(Saved data entries)
------------------------------------
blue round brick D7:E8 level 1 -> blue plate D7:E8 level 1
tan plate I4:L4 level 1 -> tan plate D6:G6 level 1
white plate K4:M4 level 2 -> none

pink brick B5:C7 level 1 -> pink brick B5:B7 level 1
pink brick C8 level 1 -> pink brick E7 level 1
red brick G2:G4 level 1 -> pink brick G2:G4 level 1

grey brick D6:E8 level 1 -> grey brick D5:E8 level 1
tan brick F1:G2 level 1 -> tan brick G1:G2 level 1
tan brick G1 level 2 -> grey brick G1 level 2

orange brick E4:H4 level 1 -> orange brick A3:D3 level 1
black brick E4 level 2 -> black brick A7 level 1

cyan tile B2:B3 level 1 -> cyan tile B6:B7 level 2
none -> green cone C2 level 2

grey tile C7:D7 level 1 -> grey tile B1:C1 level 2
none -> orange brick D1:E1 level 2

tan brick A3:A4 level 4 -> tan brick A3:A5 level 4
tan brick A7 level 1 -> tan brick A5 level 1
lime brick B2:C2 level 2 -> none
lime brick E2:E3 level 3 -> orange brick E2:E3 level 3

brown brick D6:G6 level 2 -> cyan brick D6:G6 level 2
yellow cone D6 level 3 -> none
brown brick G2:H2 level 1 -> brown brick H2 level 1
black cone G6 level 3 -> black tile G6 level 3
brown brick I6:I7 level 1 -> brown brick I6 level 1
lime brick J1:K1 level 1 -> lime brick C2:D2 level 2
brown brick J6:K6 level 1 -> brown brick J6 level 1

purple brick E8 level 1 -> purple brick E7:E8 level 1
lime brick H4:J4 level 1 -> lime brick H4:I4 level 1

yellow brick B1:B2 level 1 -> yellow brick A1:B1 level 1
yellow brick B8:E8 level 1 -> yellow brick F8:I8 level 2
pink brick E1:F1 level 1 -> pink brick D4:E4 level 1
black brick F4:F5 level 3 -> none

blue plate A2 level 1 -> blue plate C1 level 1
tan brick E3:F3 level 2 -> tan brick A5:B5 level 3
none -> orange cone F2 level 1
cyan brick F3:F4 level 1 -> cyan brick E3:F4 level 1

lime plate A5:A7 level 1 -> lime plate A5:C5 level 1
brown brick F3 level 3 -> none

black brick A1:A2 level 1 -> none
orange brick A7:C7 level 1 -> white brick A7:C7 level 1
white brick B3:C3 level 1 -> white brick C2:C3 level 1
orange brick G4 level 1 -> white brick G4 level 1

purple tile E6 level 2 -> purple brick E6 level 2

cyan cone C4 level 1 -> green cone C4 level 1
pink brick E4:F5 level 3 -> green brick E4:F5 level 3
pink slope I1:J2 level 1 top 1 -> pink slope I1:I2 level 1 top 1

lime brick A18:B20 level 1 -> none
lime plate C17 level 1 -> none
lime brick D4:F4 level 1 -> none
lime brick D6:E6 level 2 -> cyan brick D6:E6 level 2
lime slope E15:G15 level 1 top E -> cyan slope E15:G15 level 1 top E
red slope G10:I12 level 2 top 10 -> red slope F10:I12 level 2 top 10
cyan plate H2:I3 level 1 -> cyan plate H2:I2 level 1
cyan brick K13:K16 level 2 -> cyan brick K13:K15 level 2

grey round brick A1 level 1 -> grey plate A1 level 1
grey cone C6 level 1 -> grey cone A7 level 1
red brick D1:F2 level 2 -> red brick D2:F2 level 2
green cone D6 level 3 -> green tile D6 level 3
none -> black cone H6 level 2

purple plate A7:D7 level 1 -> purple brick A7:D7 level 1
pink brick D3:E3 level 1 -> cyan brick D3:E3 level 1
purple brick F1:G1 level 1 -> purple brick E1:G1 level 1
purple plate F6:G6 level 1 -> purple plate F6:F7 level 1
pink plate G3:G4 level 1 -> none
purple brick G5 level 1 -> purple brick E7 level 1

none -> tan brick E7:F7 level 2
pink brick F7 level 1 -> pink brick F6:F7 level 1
------------------------------------
### WHAT YOU ARE ASKED TO DO
Which lines of the records contain "white"? Show each of them.

### RESPONSE TO THIS EXERCISE
white plate K4:M4 level 2 -> none
orange brick A7:C7 level 1 -> white brick A7:C7 level 1
white brick B3:C3 level 1 -> white brick C2:C3 level 1
orange brick G4 level 1 -> white brick G4 level 1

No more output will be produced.